BEGIN Input data

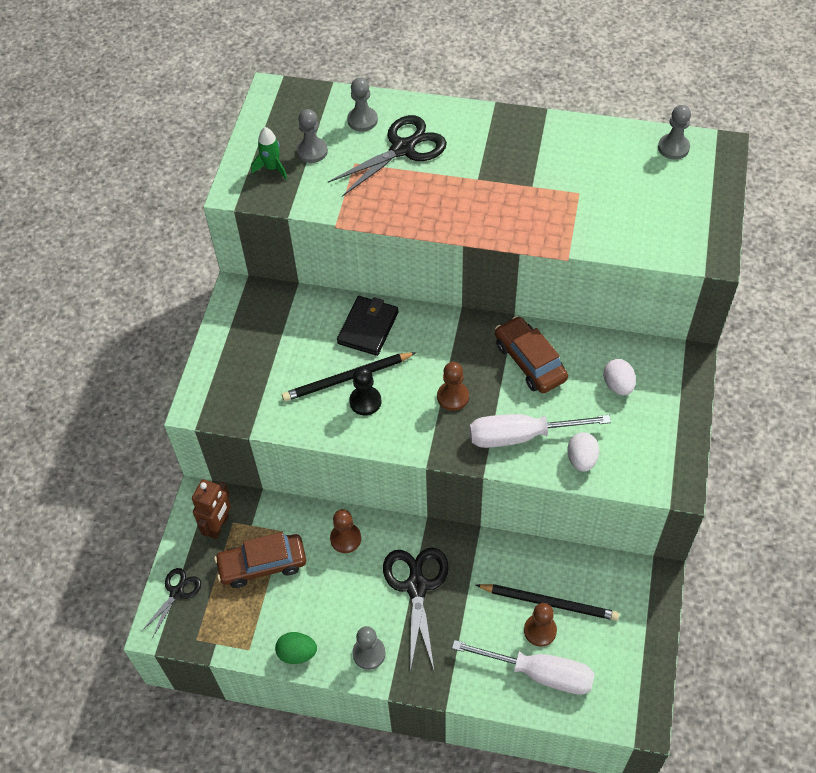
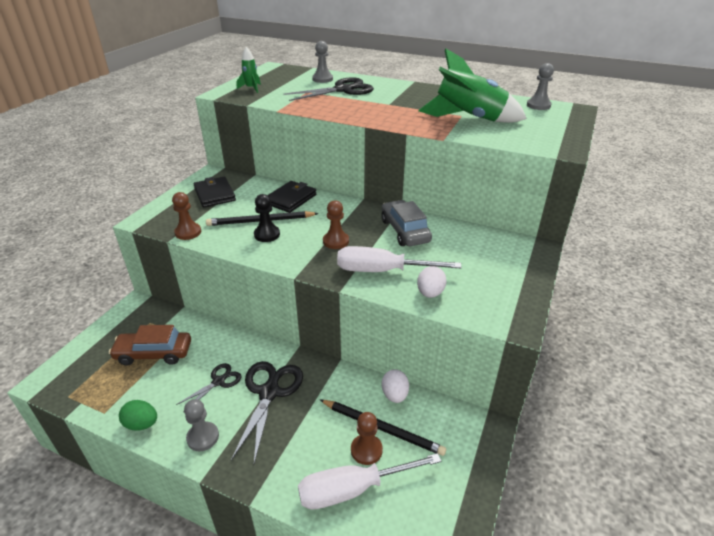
camera: 10 degrees right, 20 degrees down
(177, 592) = (77, 360): black scissors -> black scissors (218, 381)
(218, 526) = (137, 322): brown robot -> none
(264, 337) = (214, 194): none -> black wallet
(312, 151) = (282, 85): grey pawn -> none
(345, 539) = (228, 348): brown pawn -> brown pawn (188, 232)
(529, 361) = (404, 231): brown car -> grey car
(539, 673) = (353, 489): white screwdriver -> white screwdriver turned 135 degrees clockwise
(590, 200) = (469, 118): none -> green rocket
(618, 385) = (473, 253): white egg -> white egg (394, 395)

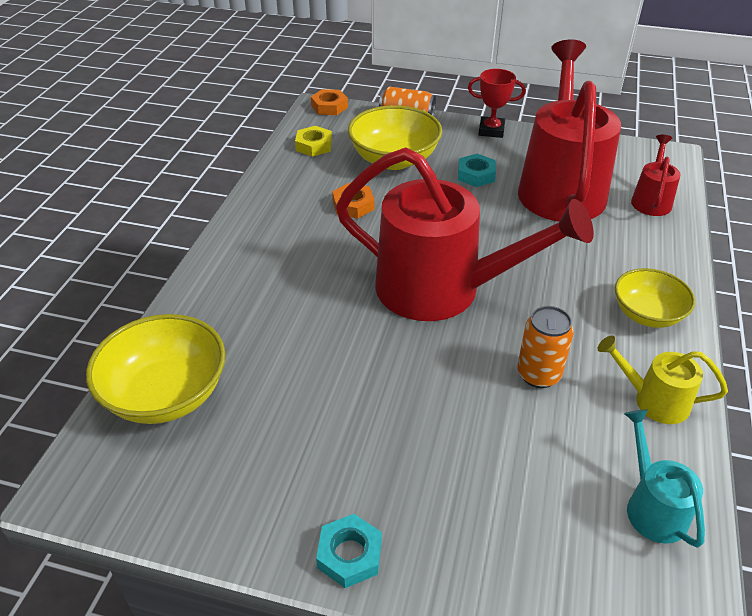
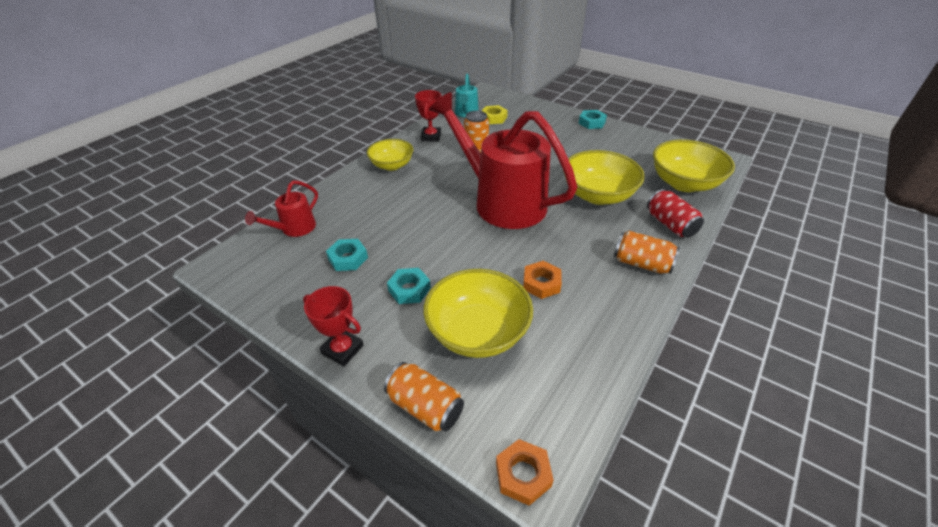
camera: 160 degrees left, 0 degrees up
(205, 306) = (670, 224): none -> red can
(248, 247) = (641, 263): none -> orange can
(309, 333) = (598, 195): none -> yellow bowl
(314, 145) = (563, 383): yellow nut -> yellow nut (493, 118)
(560, 186) = (348, 258): red watering can -> turquoise nut
(653, 400) = (431, 137): yellow watering can -> red trophy

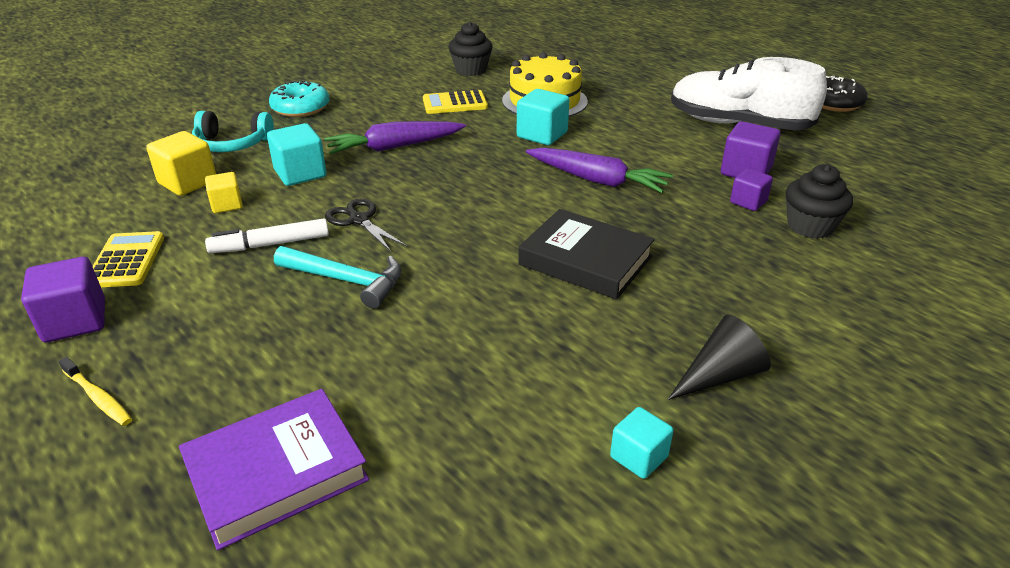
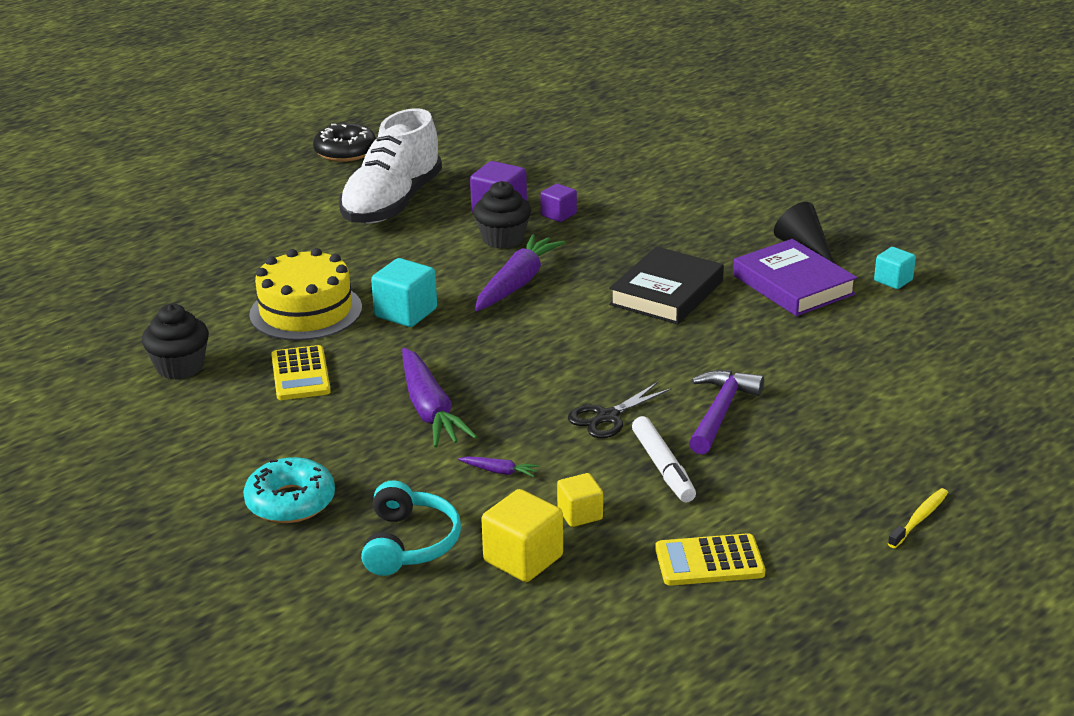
camera: 90 degrees left, 5 degrees down
(75, 321) = (822, 565): purple cube -> none
(276, 472) = (961, 414): purple book -> purple book (793, 285)
(300, 173) = (499, 471): turquoise cube -> purple carrot
(346, 281) = (720, 412): turquoise hammer -> purple hammer
(810, 226) = (599, 194): black cupcake -> black cupcake (503, 239)

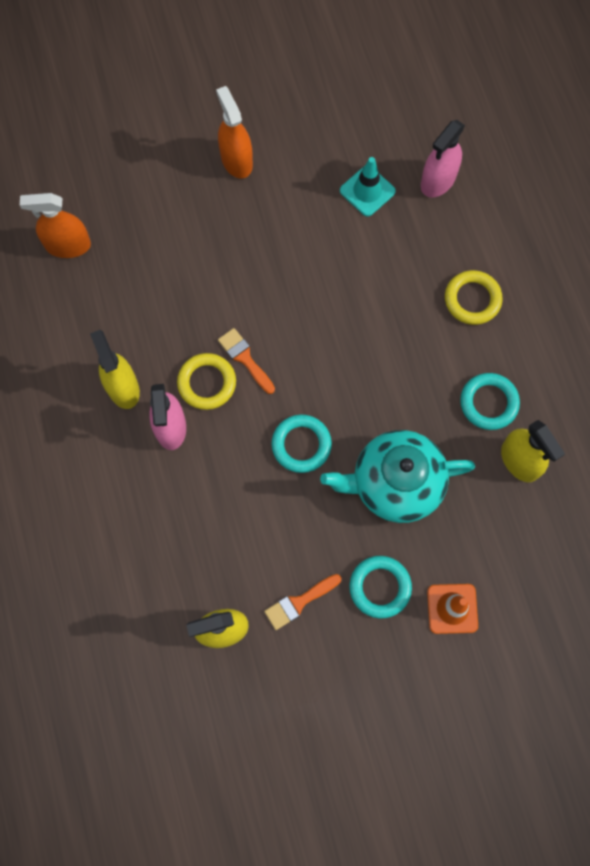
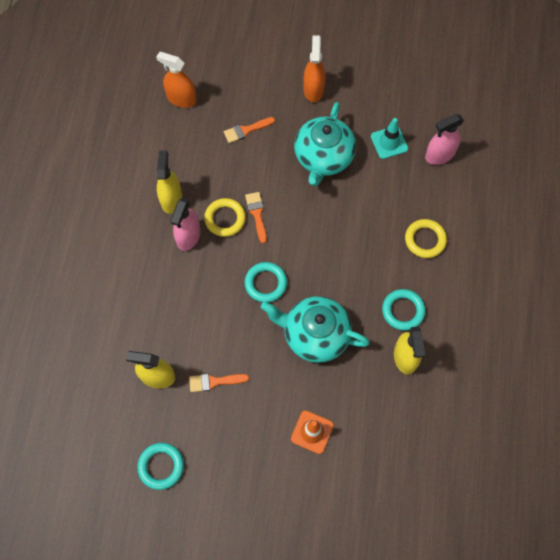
camera: 25 degrees right, 5 degrees down
(176, 252) = (246, 130): none -> orange brush
(293, 246) = (323, 157): none -> turquoise teapot
(380, 587) = (271, 396): turquoise ring -> turquoise ring (161, 466)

END Input data

> Instructions to follow:
Without the images, write out all of the records exactly.

> Response to the task:
camera: 10 degrees right, 20 degrees down
(177, 592) = (77, 360): black scissors -> black scissors (218, 381)
(218, 526) = (137, 322): brown robot -> none
(264, 337) = (214, 194): none -> black wallet
(312, 151) = (282, 85): grey pawn -> none
(345, 539) = (228, 348): brown pawn -> brown pawn (188, 232)
(529, 361) = (404, 231): brown car -> grey car
(539, 673) = (353, 489): white screwdriver -> white screwdriver turned 135 degrees clockwise
(590, 200) = (469, 118): none -> green rocket
(618, 385) = (473, 253): white egg -> white egg (394, 395)

camera: 160 degrees left, 0 degrees up
(205, 306) = (670, 224): none -> red can
(248, 247) = (641, 263): none -> orange can
(309, 333) = (598, 195): none -> yellow bowl
(314, 145) = (563, 383): yellow nut -> yellow nut (493, 118)
(560, 186) = (348, 258): red watering can -> turquoise nut
(653, 400) = (431, 137): yellow watering can -> red trophy

camera: 90 degrees left, 5 degrees down
(75, 321) = (822, 565): purple cube -> none
(276, 472) = (961, 414): purple book -> purple book (793, 285)
(300, 173) = (499, 471): turquoise cube -> purple carrot
(346, 281) = (720, 412): turquoise hammer -> purple hammer
(810, 226) = (599, 194): black cupcake -> black cupcake (503, 239)

camera: 25 degrees right, 5 degrees down
(176, 252) = (246, 130): none -> orange brush
(293, 246) = (323, 157): none -> turquoise teapot
(380, 587) = (271, 396): turquoise ring -> turquoise ring (161, 466)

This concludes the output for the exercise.